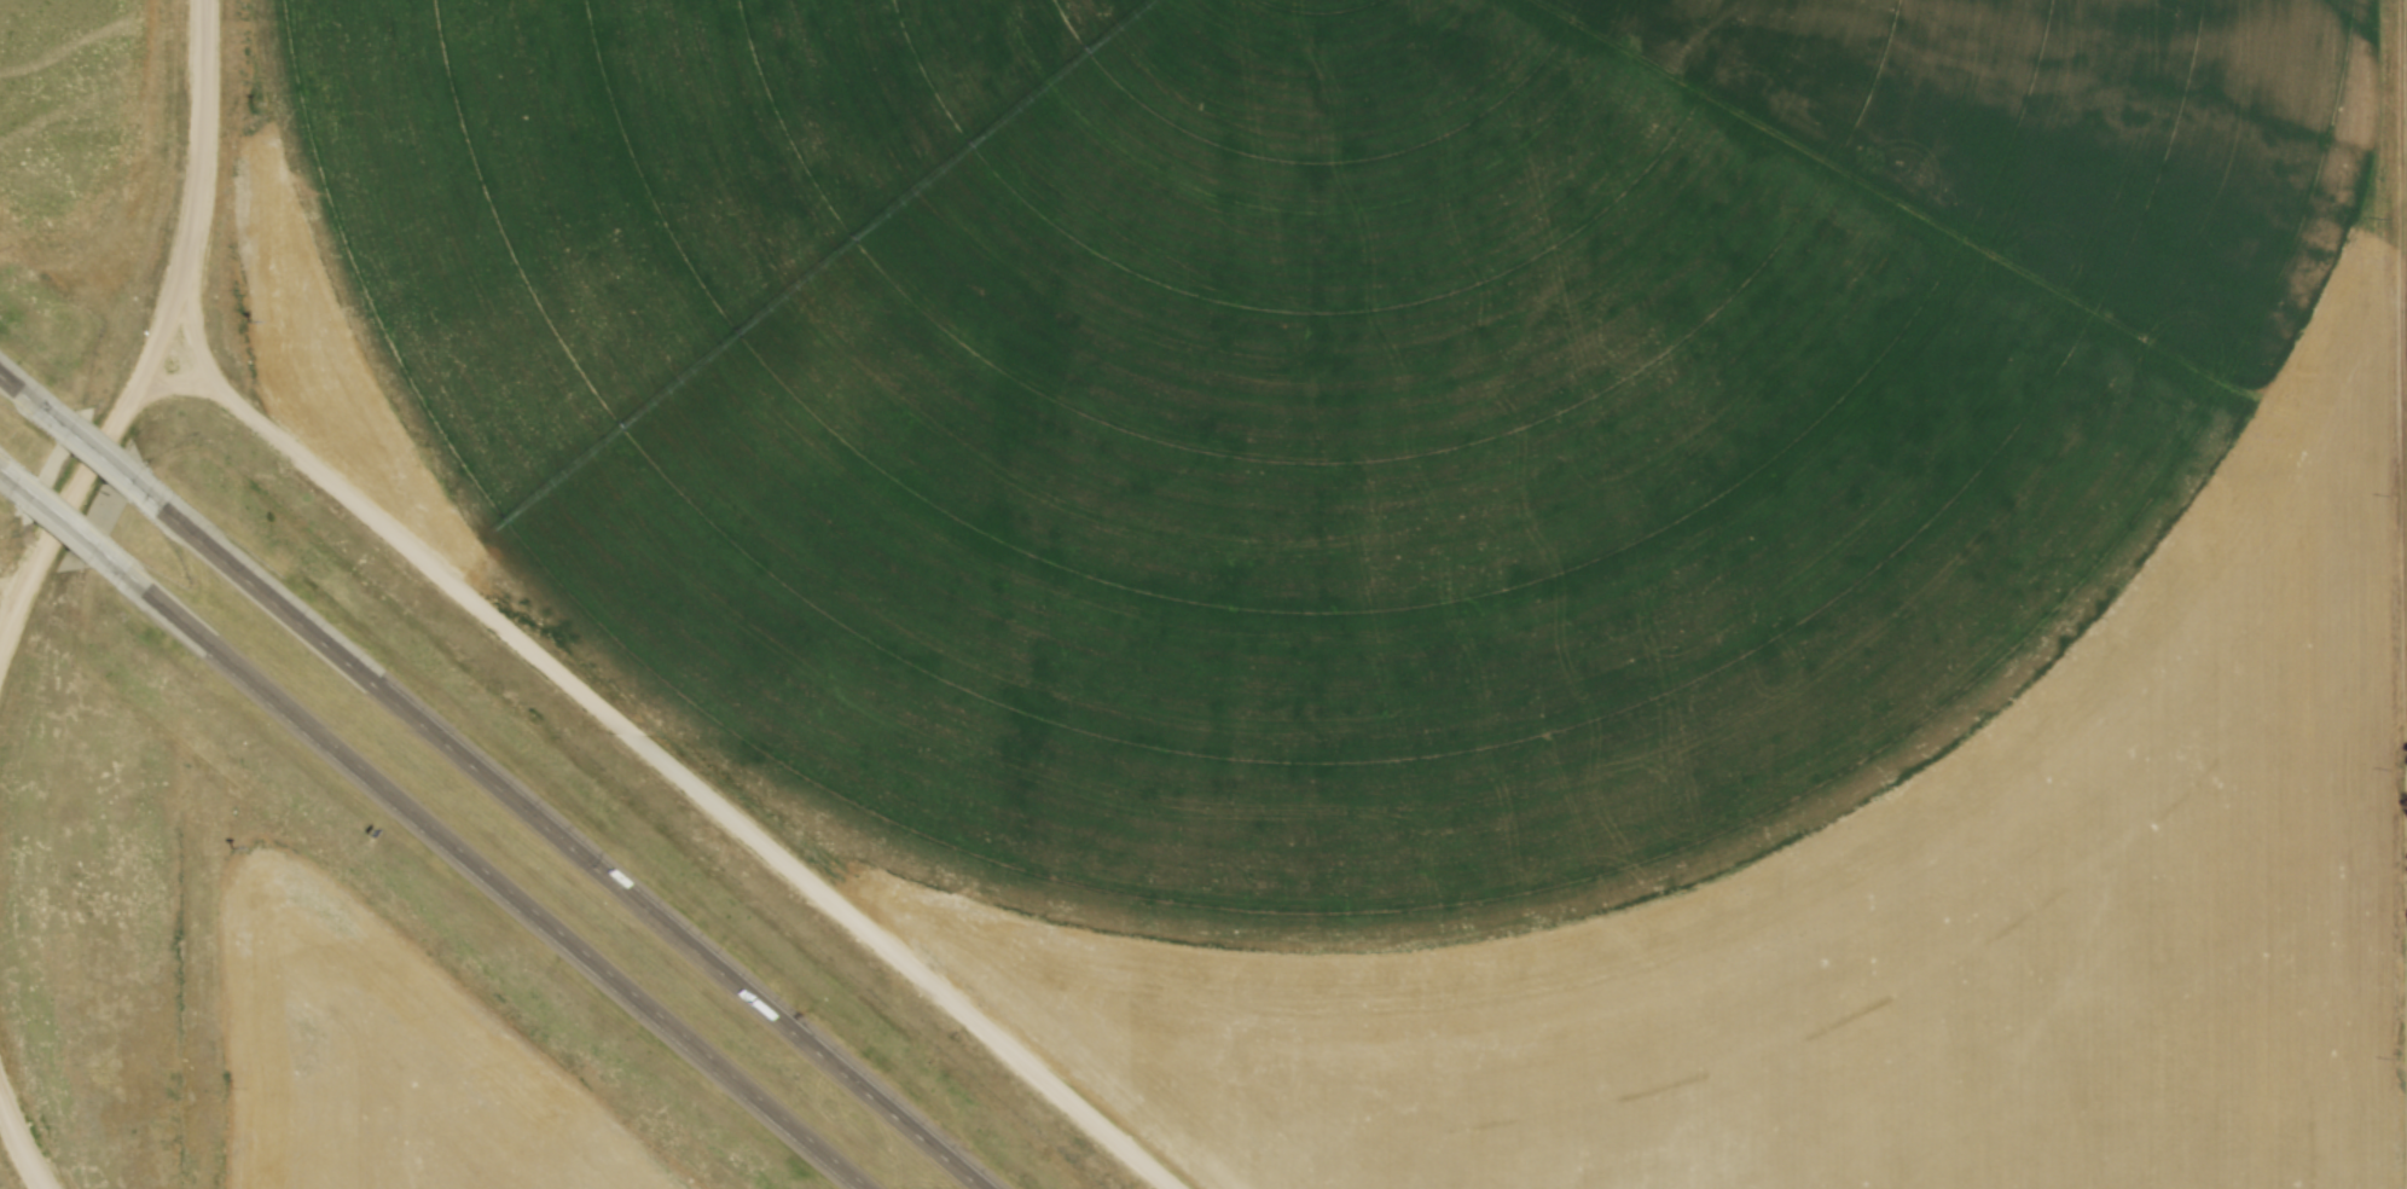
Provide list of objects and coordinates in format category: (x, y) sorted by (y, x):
road: (161, 333)
road: (34, 404)
road: (106, 465)
road: (12, 479)
road: (65, 523)
crop: (1455, 534)
road: (654, 769)
road: (564, 843)
road: (487, 873)
crop: (374, 1066)
road: (15, 1160)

[EXERCISE GOAL] Please print everything in the material exactly, apart from the pictures.

[WRITTEN RESPONSE]
Provide list of objects and coordinates in format category: (x, y) sorted by (y, x):
road: (161, 333)
road: (34, 404)
road: (106, 465)
road: (12, 479)
road: (65, 523)
crop: (1455, 534)
road: (654, 769)
road: (564, 843)
road: (487, 873)
crop: (374, 1066)
road: (15, 1160)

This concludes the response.